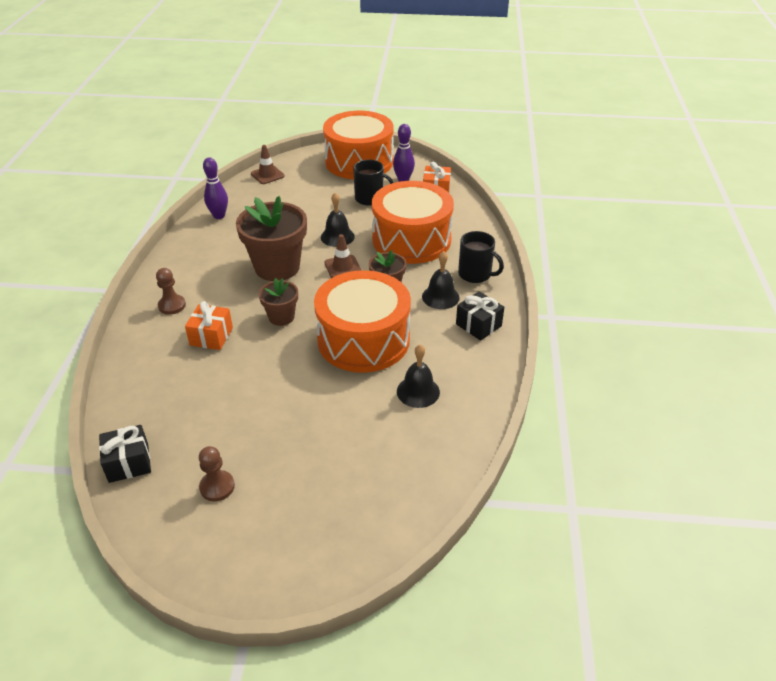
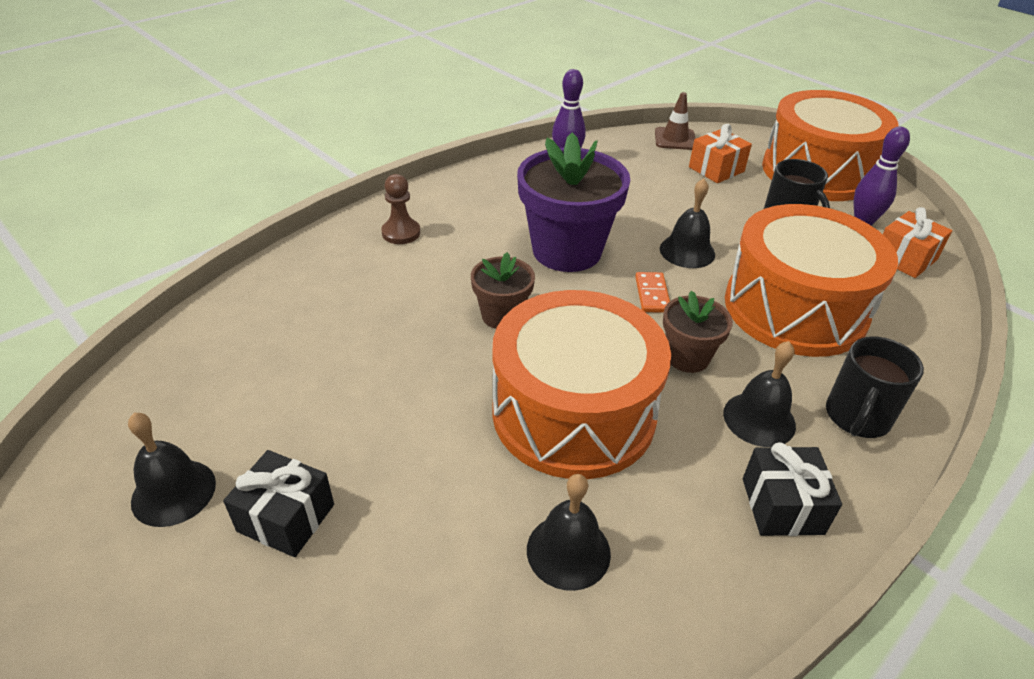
camera: 40 degrees right, 0 degrees up
(128, 463) = (140, 388): black gift -> black gift (286, 518)
(211, 336) = (397, 292): orange gift -> orange gift (716, 169)
(217, 487) = (173, 492): brown pawn -> black bell
(277, 267) = (567, 251): brown flower pot -> purple flower pot
(342, 267) = (652, 294): brown traffic cone -> orange domino
(475, 274) = (856, 417): black mug -> black mug turned 45 degrees clockwise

════════

## Work instructions
Copy all lines of the records in which the string "orange" can be found.

## Your solution
(211, 336) = (397, 292): orange gift -> orange gift (716, 169)
(342, 267) = (652, 294): brown traffic cone -> orange domino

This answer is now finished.